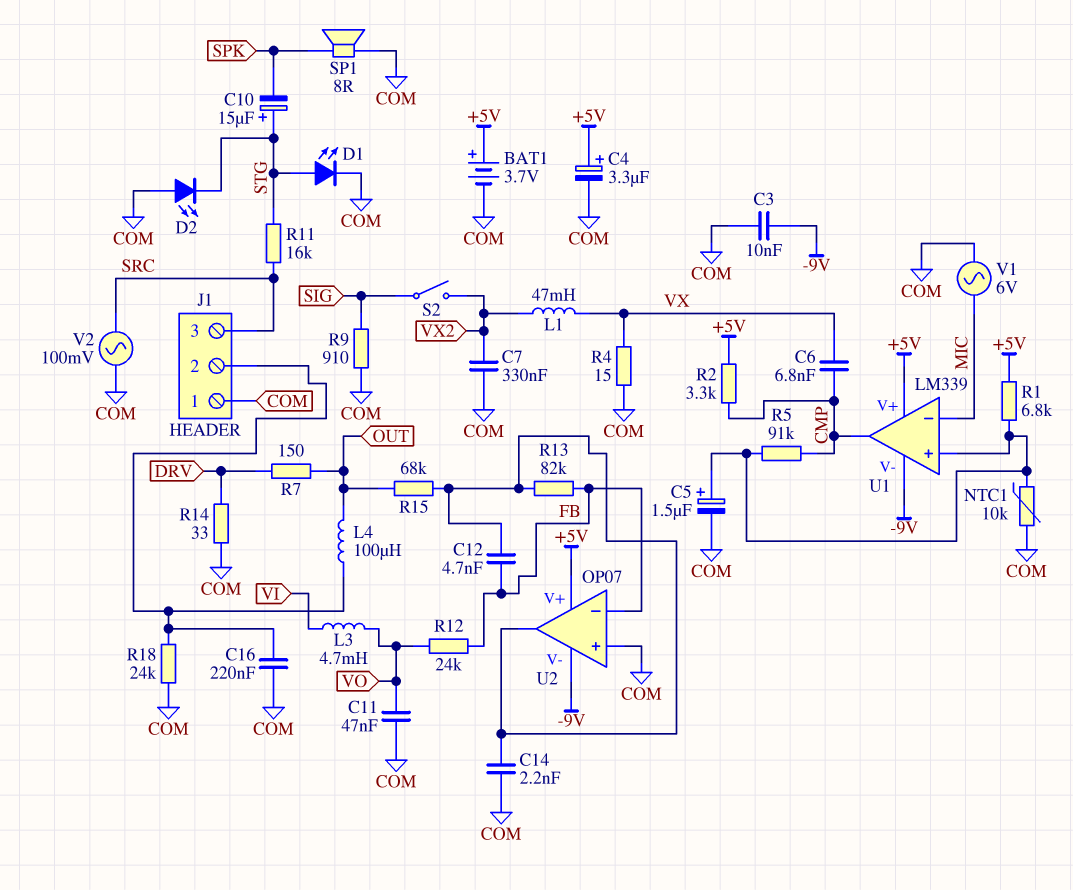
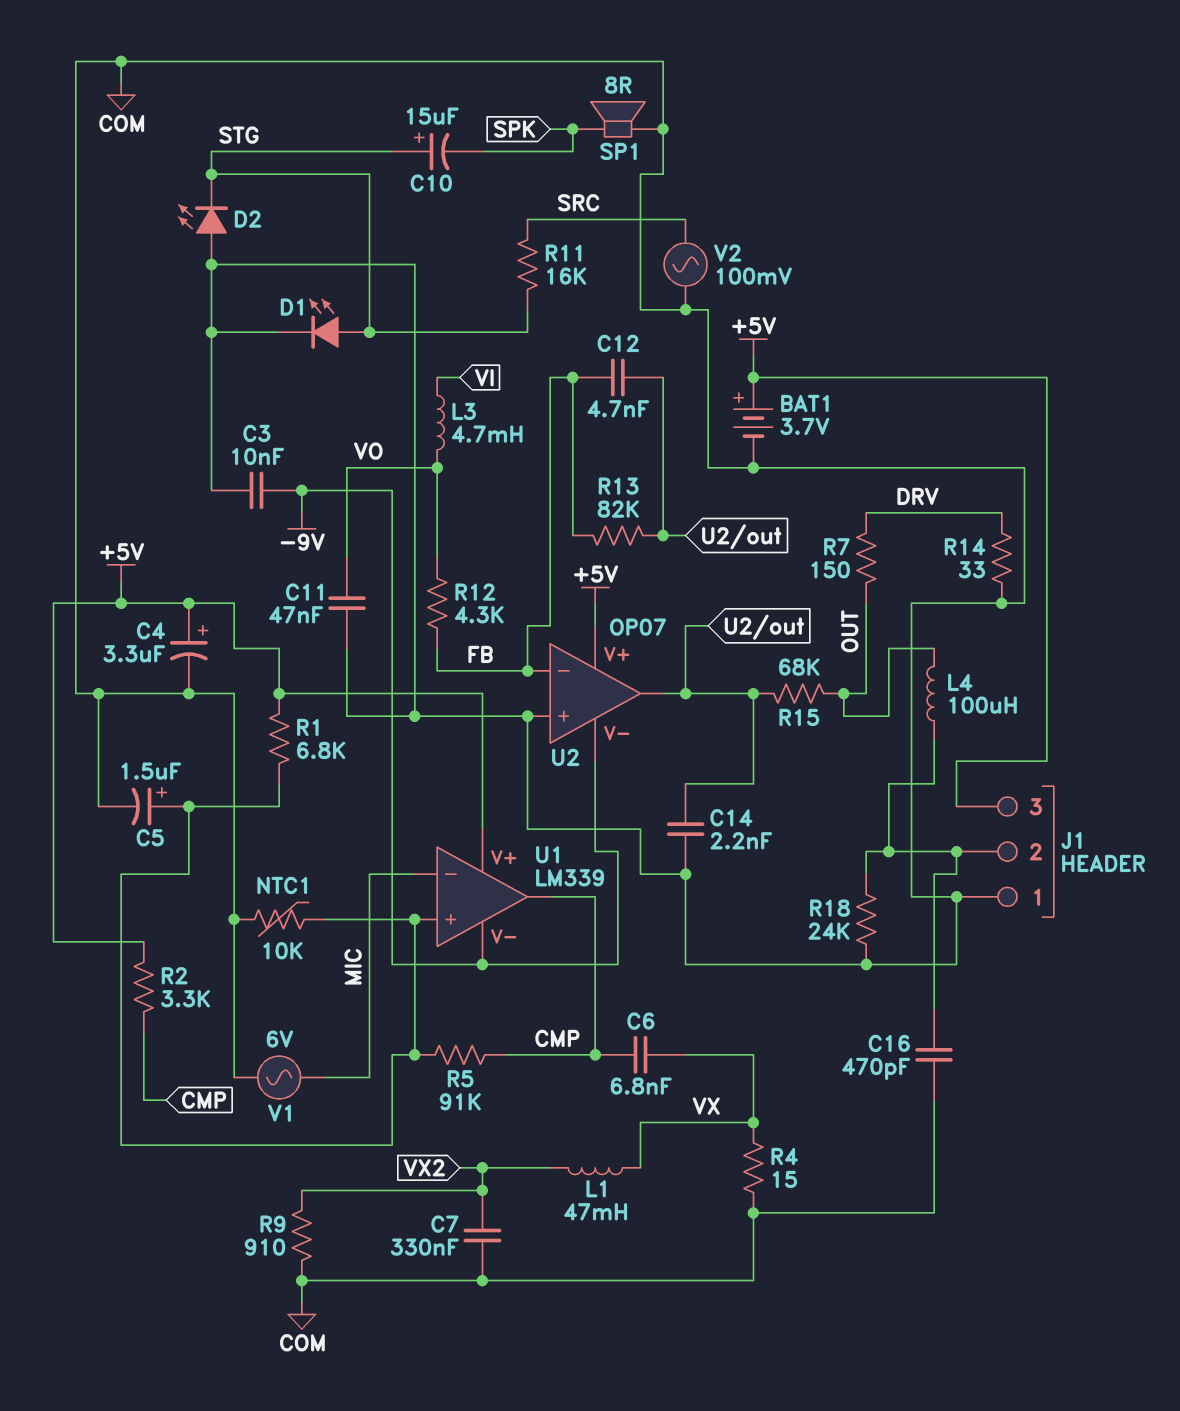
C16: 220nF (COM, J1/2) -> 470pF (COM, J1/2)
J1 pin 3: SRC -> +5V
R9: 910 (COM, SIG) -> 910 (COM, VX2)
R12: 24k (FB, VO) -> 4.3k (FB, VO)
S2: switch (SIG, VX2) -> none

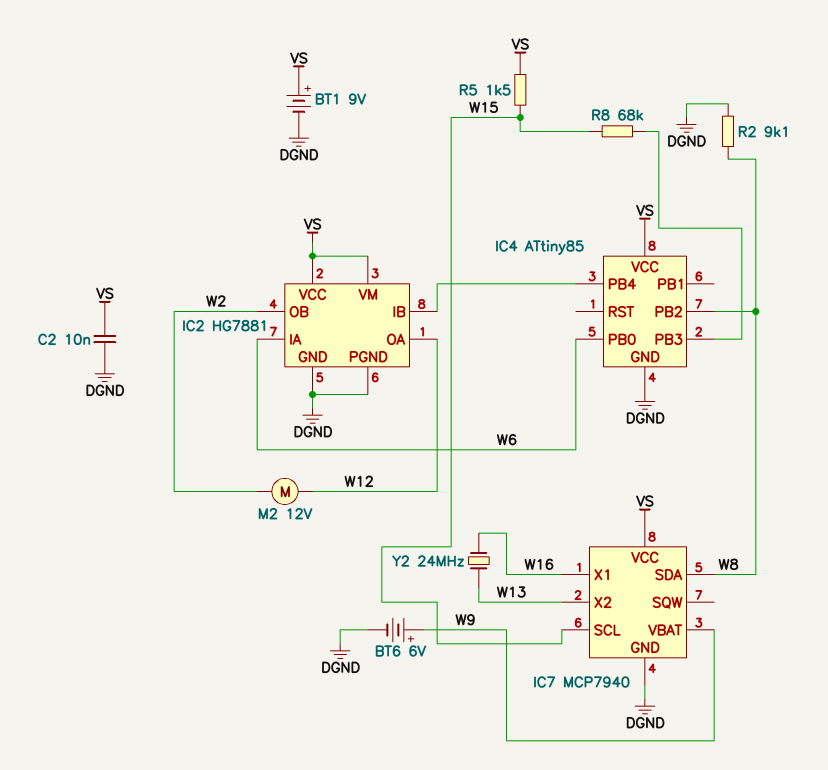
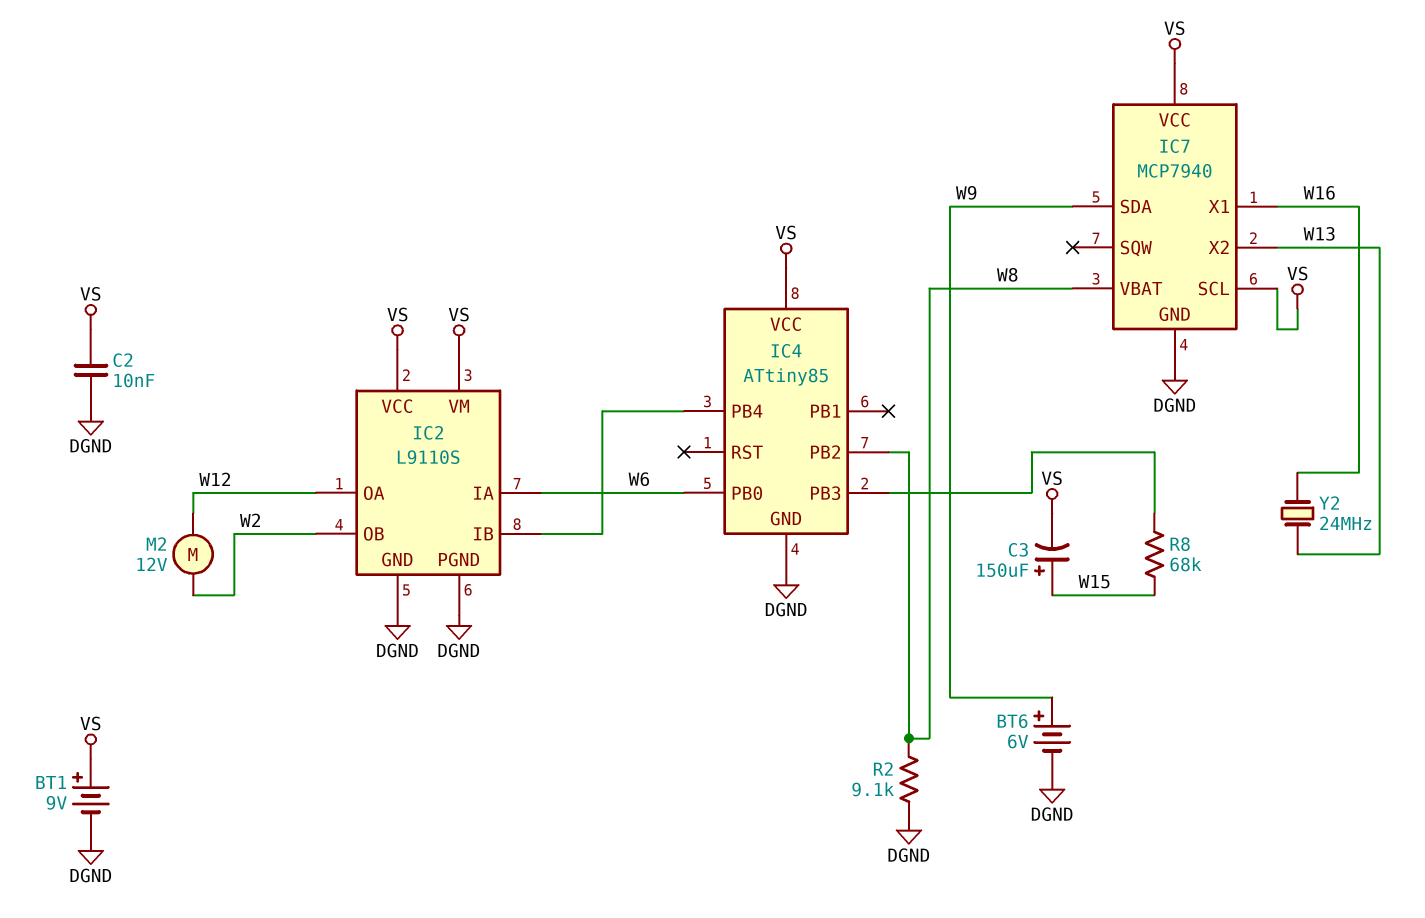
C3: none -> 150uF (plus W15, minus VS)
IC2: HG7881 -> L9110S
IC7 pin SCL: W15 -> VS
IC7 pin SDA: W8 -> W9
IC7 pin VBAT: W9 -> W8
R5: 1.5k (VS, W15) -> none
****************
- **What is expected**: For each record above, write out its text exactly and skip any picture.

- **Result of the exercise**:
C16: 220nF (COM, J1/2) -> 470pF (COM, J1/2)
J1 pin 3: SRC -> +5V
R9: 910 (COM, SIG) -> 910 (COM, VX2)
R12: 24k (FB, VO) -> 4.3k (FB, VO)
S2: switch (SIG, VX2) -> none

C3: none -> 150uF (plus W15, minus VS)
IC2: HG7881 -> L9110S
IC7 pin SCL: W15 -> VS
IC7 pin SDA: W8 -> W9
IC7 pin VBAT: W9 -> W8
R5: 1.5k (VS, W15) -> none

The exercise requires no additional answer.